Without copying any pictures, restate exactly the lines from the start of the records through the line containing "SW3: none -> switch (FILT, PULSE)".

Before-and-after change records
== == ==

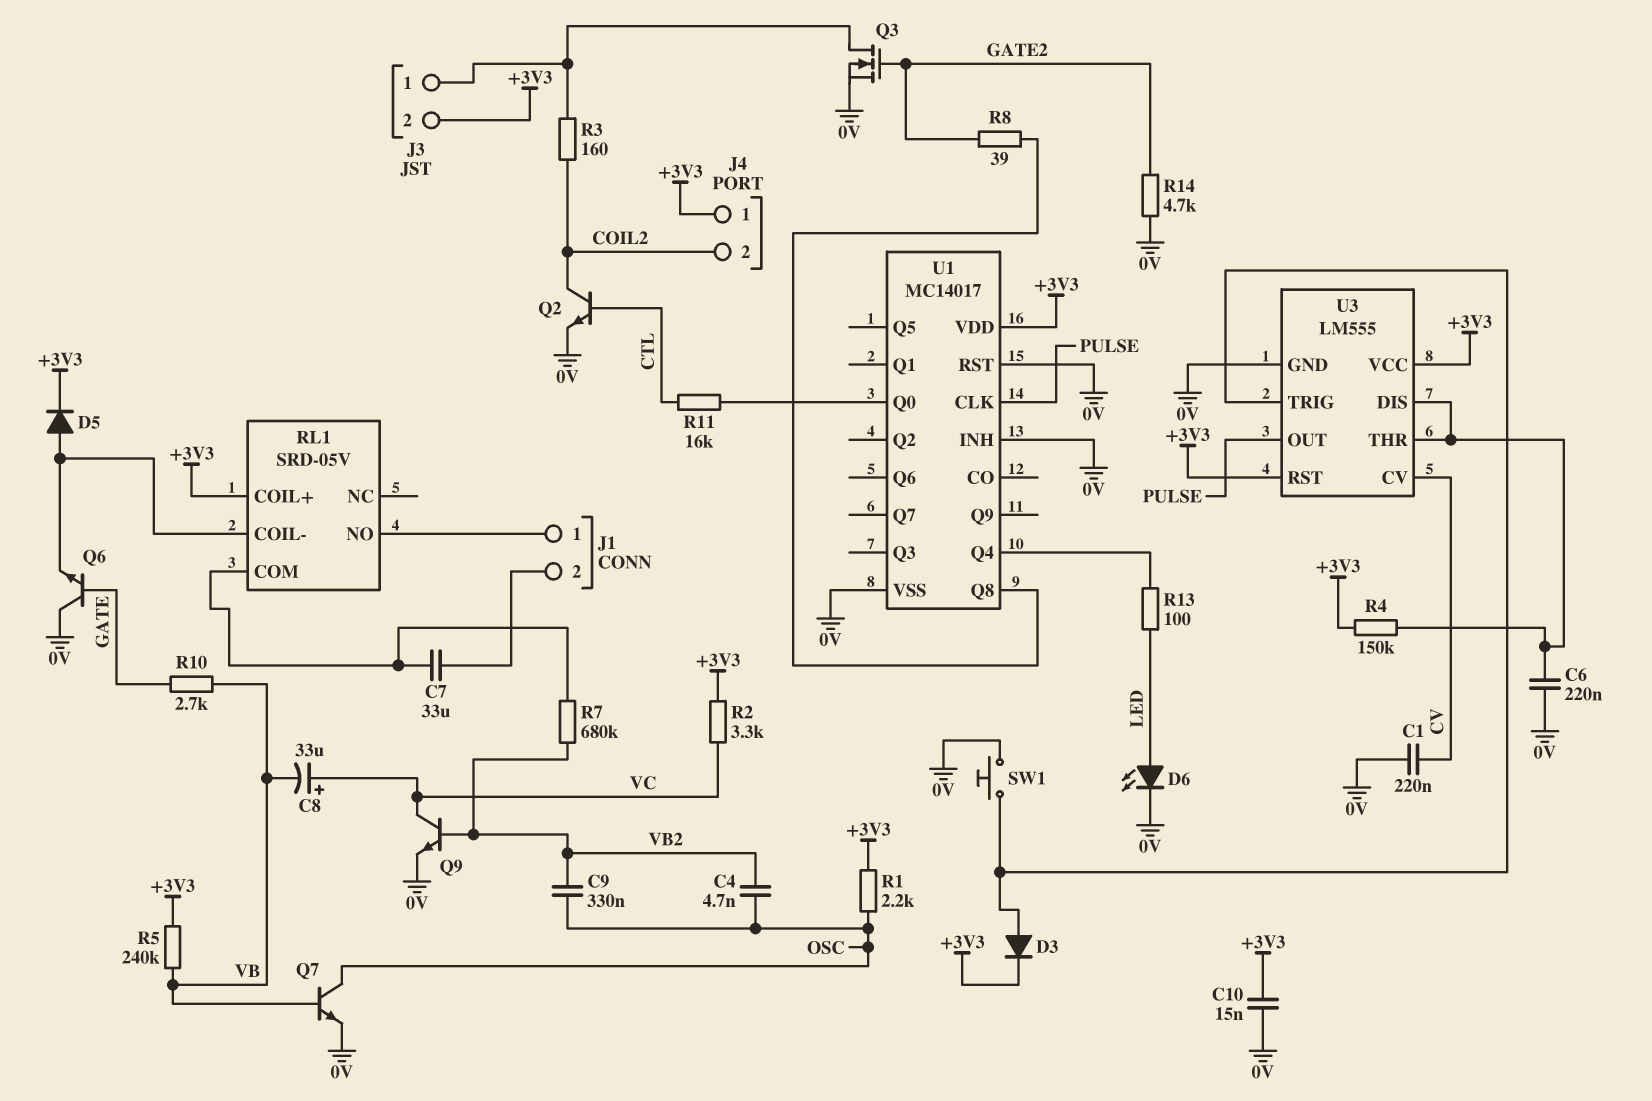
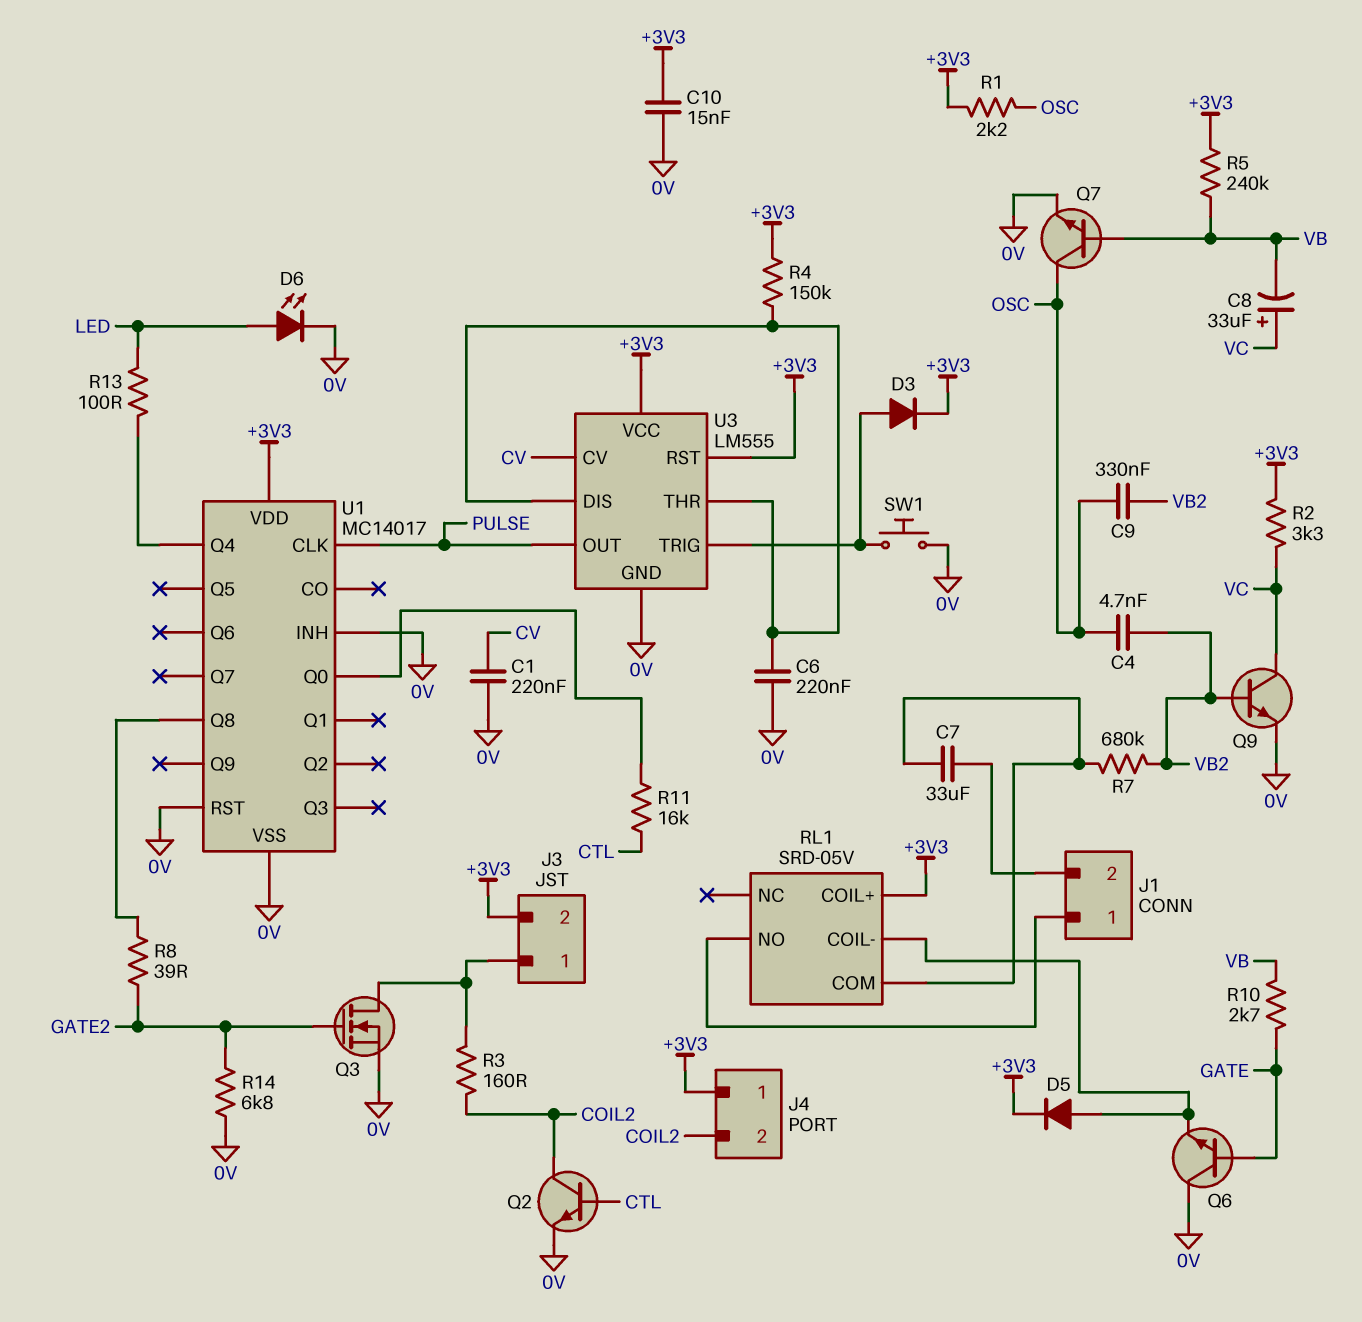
R14: 4.7k (0V, GATE2) -> 6.8k (0V, GATE2)

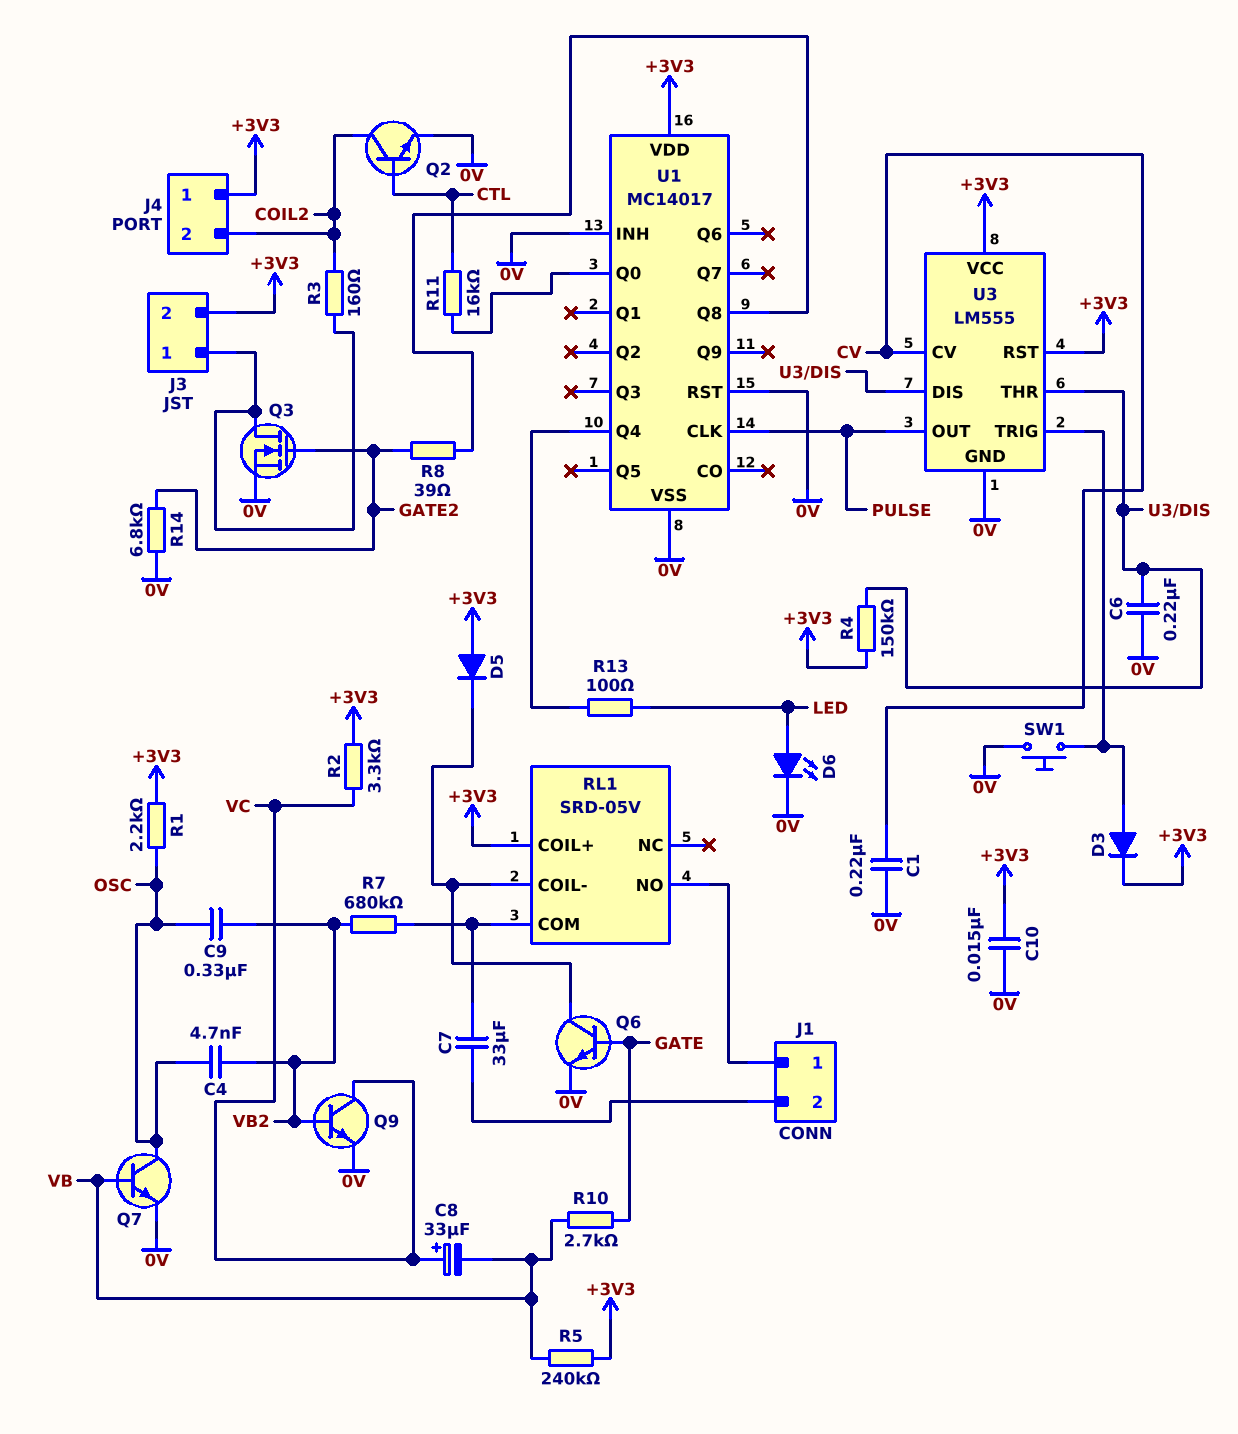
D5: diode (A RL1/COIL-, K +3V3) -> diode (A +3V3, K RL1/COIL-)
Q6: NPN (B GATE, C 0V, E RL1/COIL-) -> NPN (B GATE, C RL1/COIL-, E 0V)

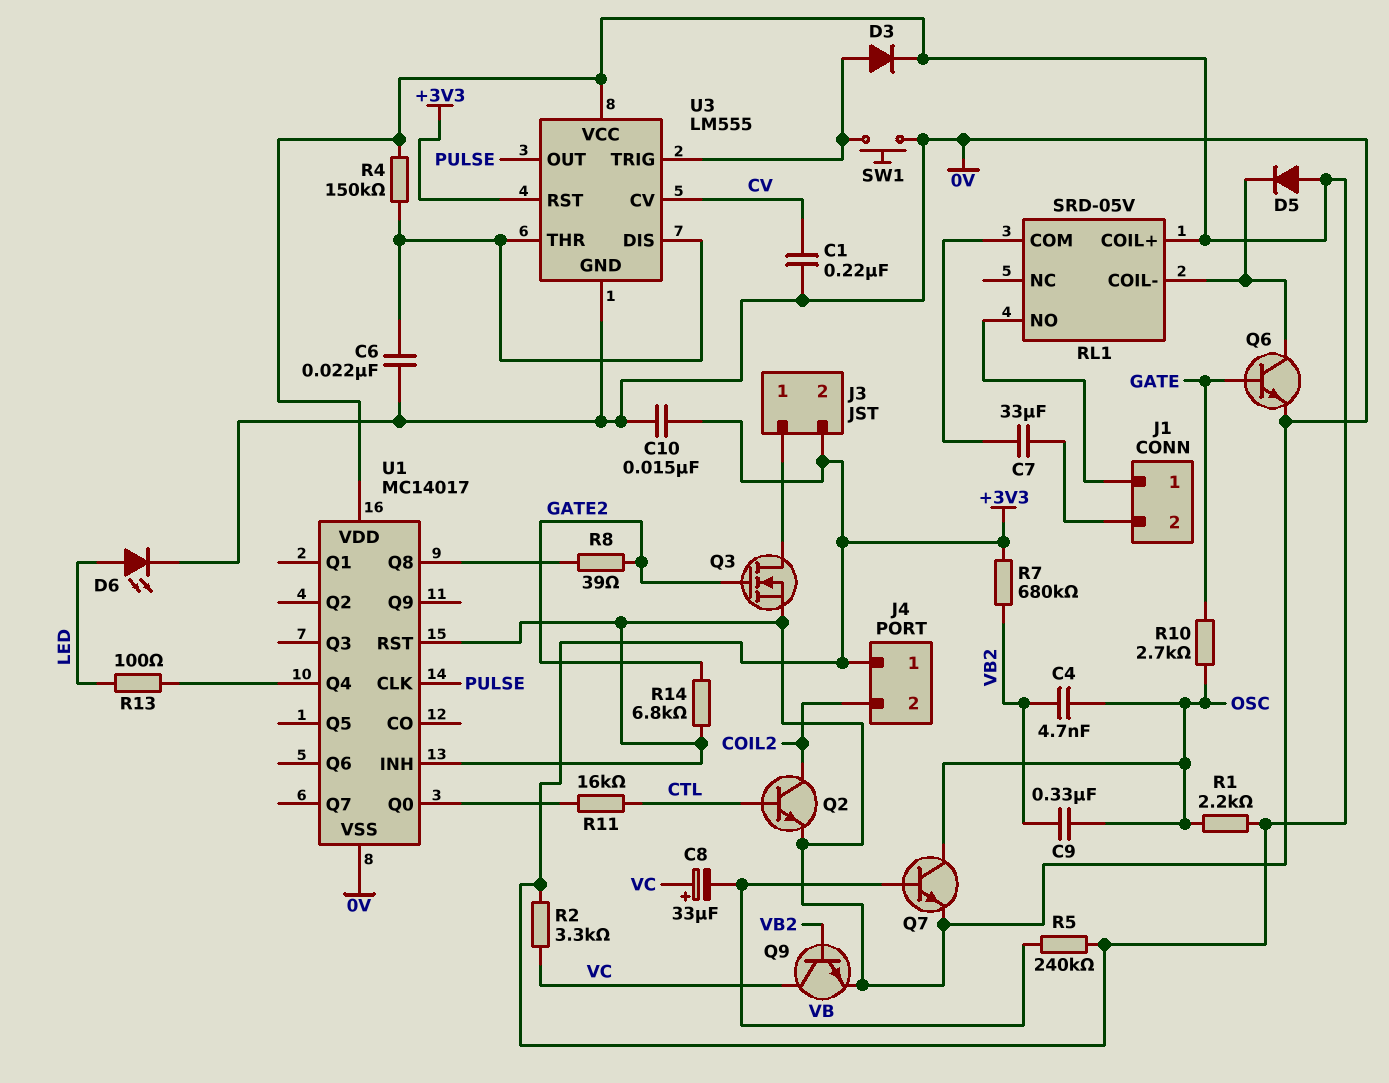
C6: 220nF (0V, U3/DIS) -> 22nF (0V, U3/DIS)
R3: 160 (COIL2, J3/1) -> none
R7: 680k (RL1/COM, VB2) -> 680k (+3V3, VB2)
R10: 2.7k (GATE, VB) -> 2.7k (GATE, OSC)

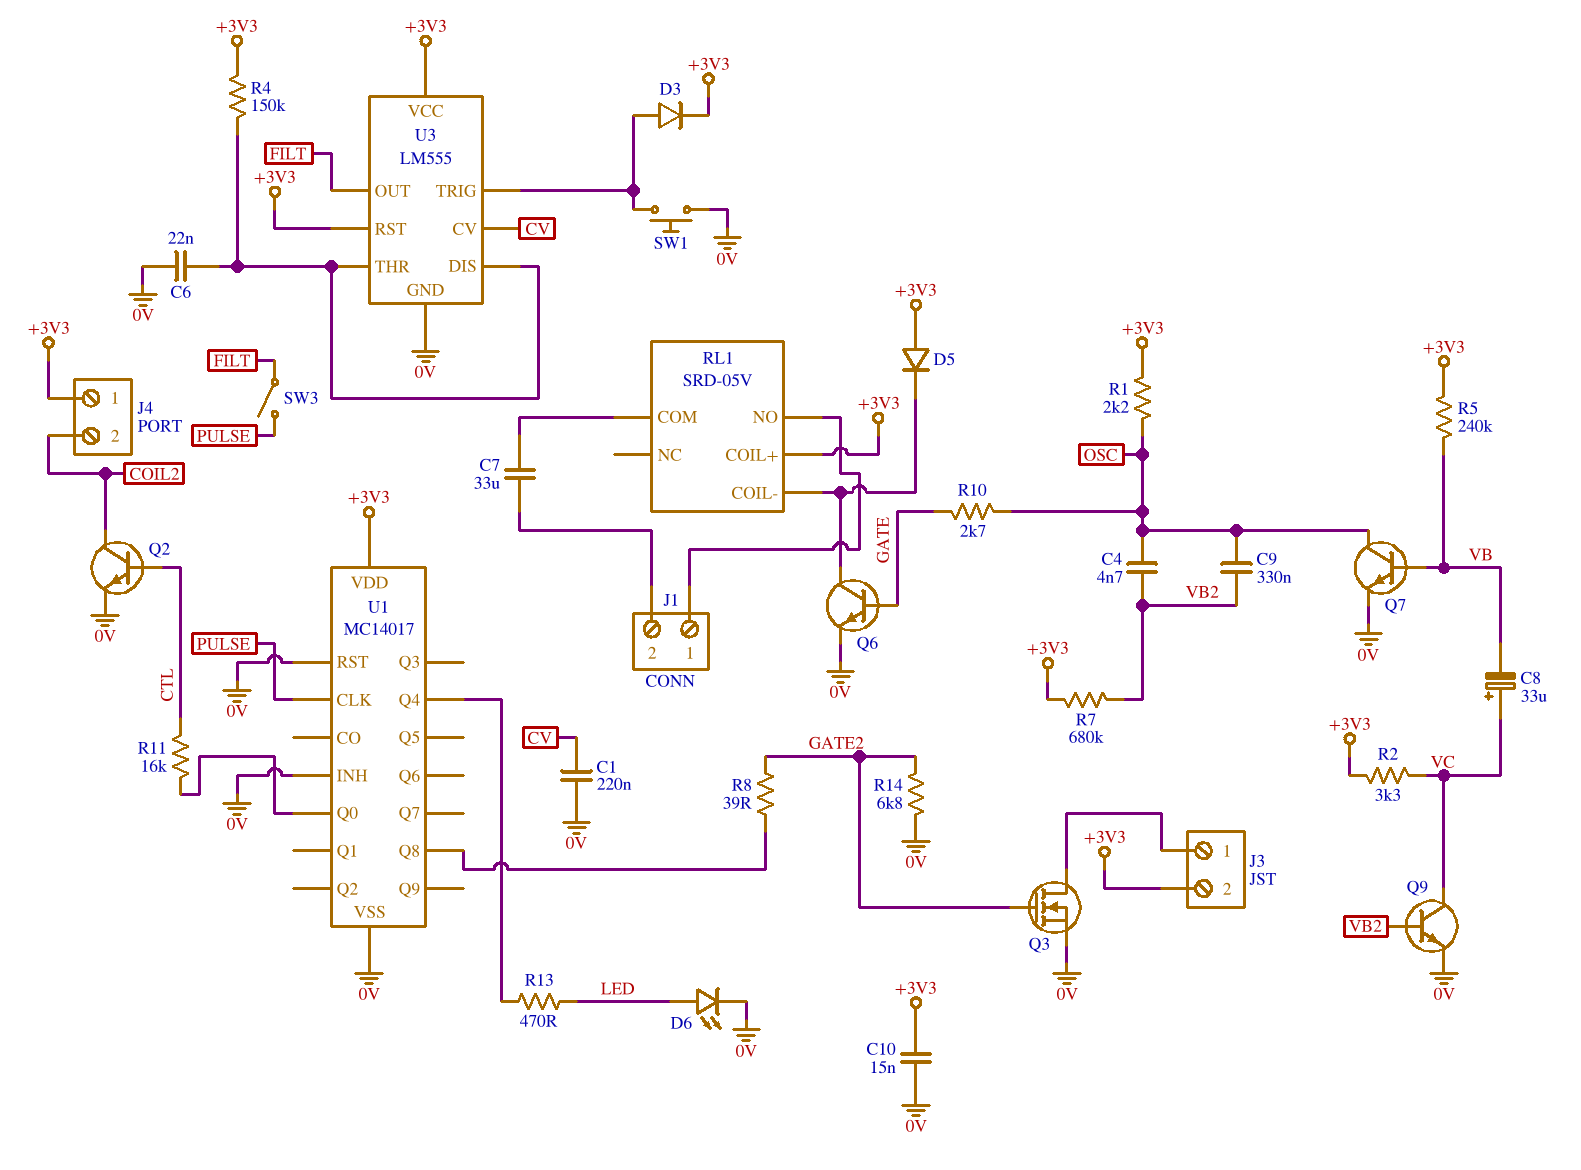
R13: 100 (LED, U1/Q4) -> 470 (LED, U1/Q4)
SW3: none -> switch (FILT, PULSE)
U3 pin OUT: PULSE -> FILT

== == ==

-- WORKED SOLUTION --
R14: 4.7k (0V, GATE2) -> 6.8k (0V, GATE2)

D5: diode (A RL1/COIL-, K +3V3) -> diode (A +3V3, K RL1/COIL-)
Q6: NPN (B GATE, C 0V, E RL1/COIL-) -> NPN (B GATE, C RL1/COIL-, E 0V)

C6: 220nF (0V, U3/DIS) -> 22nF (0V, U3/DIS)
R3: 160 (COIL2, J3/1) -> none
R7: 680k (RL1/COM, VB2) -> 680k (+3V3, VB2)
R10: 2.7k (GATE, VB) -> 2.7k (GATE, OSC)

R13: 100 (LED, U1/Q4) -> 470 (LED, U1/Q4)
SW3: none -> switch (FILT, PULSE)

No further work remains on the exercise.